[[ Extracted entries, beginning ]]

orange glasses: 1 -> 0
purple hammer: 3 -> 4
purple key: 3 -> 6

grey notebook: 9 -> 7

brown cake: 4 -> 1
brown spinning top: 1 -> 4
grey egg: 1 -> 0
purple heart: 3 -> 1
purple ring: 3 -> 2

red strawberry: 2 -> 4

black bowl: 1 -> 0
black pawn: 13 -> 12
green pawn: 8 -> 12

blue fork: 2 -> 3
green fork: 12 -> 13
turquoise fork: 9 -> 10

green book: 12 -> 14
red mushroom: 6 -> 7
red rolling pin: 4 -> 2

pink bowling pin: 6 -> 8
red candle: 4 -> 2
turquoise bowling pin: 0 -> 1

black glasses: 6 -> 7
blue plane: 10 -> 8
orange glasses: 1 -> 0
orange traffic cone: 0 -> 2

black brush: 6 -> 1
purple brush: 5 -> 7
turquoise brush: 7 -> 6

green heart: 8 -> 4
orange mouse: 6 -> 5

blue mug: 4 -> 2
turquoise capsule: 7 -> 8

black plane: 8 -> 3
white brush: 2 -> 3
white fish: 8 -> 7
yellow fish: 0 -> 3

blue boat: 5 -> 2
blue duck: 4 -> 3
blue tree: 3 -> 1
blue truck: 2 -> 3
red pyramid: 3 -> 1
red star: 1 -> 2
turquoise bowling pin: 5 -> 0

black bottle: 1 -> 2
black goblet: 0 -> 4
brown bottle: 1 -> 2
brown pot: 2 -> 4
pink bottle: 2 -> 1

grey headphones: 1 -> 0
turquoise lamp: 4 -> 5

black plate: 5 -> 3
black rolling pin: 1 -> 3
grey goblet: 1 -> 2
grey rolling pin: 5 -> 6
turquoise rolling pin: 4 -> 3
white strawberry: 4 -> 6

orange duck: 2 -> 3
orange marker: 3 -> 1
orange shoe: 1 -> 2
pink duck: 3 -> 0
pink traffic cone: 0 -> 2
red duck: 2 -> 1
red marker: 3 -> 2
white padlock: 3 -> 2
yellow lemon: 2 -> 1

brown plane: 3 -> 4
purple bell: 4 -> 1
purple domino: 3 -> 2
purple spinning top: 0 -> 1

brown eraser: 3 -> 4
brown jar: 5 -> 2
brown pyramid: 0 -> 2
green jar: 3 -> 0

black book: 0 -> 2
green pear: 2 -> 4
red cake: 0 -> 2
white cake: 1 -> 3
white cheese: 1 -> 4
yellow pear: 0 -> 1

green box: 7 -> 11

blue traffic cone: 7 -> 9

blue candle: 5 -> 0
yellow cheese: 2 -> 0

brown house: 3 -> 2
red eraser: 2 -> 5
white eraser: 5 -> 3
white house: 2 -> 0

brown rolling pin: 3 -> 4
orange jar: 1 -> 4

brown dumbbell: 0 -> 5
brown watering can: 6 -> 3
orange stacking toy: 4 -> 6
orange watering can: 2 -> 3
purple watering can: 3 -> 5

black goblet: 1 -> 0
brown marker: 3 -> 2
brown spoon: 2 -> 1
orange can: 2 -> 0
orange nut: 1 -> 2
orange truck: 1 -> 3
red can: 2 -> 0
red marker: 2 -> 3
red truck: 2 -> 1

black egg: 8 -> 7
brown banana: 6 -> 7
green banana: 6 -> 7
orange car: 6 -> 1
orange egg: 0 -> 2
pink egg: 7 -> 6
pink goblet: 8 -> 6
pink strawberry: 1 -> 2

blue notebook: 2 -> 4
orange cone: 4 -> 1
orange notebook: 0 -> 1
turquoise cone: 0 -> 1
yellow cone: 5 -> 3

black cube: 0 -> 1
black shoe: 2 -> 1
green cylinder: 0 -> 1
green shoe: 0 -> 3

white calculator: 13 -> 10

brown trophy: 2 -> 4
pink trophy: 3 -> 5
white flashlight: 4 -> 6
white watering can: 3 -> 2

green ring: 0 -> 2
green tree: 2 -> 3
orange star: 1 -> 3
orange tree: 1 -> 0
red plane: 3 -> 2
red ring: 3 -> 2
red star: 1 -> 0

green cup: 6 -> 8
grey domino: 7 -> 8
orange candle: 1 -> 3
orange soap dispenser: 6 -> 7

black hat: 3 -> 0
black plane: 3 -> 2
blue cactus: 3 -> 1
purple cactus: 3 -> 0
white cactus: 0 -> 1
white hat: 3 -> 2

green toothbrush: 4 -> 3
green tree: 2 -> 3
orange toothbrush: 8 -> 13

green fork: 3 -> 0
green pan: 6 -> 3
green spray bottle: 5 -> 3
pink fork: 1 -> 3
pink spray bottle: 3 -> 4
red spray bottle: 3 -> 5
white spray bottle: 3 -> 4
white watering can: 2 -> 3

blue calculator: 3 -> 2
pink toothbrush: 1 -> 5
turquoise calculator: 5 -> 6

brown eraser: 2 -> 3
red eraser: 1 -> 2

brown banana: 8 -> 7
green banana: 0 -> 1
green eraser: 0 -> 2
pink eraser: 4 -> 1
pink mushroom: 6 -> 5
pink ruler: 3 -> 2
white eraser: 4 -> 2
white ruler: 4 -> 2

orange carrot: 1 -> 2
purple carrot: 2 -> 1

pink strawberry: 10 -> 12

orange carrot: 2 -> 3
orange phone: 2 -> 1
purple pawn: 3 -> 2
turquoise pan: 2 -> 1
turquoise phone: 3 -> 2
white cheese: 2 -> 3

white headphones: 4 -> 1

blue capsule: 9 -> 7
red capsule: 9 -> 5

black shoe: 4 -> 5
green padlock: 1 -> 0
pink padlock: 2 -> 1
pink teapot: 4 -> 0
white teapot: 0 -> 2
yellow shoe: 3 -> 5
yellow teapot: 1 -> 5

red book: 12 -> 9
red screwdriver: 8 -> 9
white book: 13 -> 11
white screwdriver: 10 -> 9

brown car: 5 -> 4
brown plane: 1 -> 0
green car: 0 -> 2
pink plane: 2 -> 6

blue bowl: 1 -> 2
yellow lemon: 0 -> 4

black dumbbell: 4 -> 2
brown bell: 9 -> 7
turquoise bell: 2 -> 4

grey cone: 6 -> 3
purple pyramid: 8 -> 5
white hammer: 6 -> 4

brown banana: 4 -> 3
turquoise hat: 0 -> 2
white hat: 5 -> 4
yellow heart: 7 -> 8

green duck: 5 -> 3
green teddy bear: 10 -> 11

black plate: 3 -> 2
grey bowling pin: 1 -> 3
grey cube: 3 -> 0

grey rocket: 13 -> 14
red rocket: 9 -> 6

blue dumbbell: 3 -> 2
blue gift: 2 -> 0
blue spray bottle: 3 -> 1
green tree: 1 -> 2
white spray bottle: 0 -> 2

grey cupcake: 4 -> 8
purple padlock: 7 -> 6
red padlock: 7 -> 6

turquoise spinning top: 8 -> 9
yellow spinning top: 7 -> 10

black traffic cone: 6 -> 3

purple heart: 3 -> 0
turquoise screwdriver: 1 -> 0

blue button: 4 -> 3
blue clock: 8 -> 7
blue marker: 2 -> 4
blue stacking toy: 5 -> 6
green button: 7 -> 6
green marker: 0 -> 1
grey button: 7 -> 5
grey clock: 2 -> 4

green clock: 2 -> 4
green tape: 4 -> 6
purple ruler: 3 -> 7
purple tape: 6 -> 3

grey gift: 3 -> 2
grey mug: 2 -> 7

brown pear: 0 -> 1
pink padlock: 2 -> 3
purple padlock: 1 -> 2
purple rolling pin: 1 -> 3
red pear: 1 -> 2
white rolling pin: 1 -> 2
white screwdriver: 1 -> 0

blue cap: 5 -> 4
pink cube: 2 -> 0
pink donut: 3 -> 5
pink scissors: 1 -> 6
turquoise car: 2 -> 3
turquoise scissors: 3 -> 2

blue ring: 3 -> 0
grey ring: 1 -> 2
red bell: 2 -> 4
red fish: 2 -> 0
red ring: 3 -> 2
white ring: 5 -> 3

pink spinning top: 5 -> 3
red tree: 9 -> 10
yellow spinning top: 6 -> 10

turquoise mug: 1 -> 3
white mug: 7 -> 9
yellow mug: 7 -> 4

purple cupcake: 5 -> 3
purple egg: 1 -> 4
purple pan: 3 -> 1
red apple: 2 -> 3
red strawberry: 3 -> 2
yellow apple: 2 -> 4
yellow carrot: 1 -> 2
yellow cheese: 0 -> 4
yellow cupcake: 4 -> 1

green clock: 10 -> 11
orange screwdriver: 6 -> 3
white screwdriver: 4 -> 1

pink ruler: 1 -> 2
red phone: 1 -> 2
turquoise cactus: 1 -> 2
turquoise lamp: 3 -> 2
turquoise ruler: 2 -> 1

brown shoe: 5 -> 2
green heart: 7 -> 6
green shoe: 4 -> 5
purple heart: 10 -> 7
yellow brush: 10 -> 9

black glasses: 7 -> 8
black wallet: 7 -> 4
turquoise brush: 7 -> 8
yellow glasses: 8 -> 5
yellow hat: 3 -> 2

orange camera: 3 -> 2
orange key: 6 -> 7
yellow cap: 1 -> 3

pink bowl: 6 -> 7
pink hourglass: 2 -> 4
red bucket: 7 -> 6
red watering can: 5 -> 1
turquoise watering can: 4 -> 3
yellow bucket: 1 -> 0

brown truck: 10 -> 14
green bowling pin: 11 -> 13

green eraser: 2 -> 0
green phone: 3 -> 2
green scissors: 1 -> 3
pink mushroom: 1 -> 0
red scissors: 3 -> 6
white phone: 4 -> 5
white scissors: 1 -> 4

[[ Extracted entries, end ]]

Goal of the exercise ▸ Please give again the lines above between the line holding "grey rocket: 13 -> 14" and the line holding "yellow mug: 7 -> 4", inclusive, exactly as they are and with nothing added.

Your solution ▸
grey rocket: 13 -> 14
red rocket: 9 -> 6

blue dumbbell: 3 -> 2
blue gift: 2 -> 0
blue spray bottle: 3 -> 1
green tree: 1 -> 2
white spray bottle: 0 -> 2

grey cupcake: 4 -> 8
purple padlock: 7 -> 6
red padlock: 7 -> 6

turquoise spinning top: 8 -> 9
yellow spinning top: 7 -> 10

black traffic cone: 6 -> 3

purple heart: 3 -> 0
turquoise screwdriver: 1 -> 0

blue button: 4 -> 3
blue clock: 8 -> 7
blue marker: 2 -> 4
blue stacking toy: 5 -> 6
green button: 7 -> 6
green marker: 0 -> 1
grey button: 7 -> 5
grey clock: 2 -> 4

green clock: 2 -> 4
green tape: 4 -> 6
purple ruler: 3 -> 7
purple tape: 6 -> 3

grey gift: 3 -> 2
grey mug: 2 -> 7

brown pear: 0 -> 1
pink padlock: 2 -> 3
purple padlock: 1 -> 2
purple rolling pin: 1 -> 3
red pear: 1 -> 2
white rolling pin: 1 -> 2
white screwdriver: 1 -> 0

blue cap: 5 -> 4
pink cube: 2 -> 0
pink donut: 3 -> 5
pink scissors: 1 -> 6
turquoise car: 2 -> 3
turquoise scissors: 3 -> 2

blue ring: 3 -> 0
grey ring: 1 -> 2
red bell: 2 -> 4
red fish: 2 -> 0
red ring: 3 -> 2
white ring: 5 -> 3

pink spinning top: 5 -> 3
red tree: 9 -> 10
yellow spinning top: 6 -> 10

turquoise mug: 1 -> 3
white mug: 7 -> 9
yellow mug: 7 -> 4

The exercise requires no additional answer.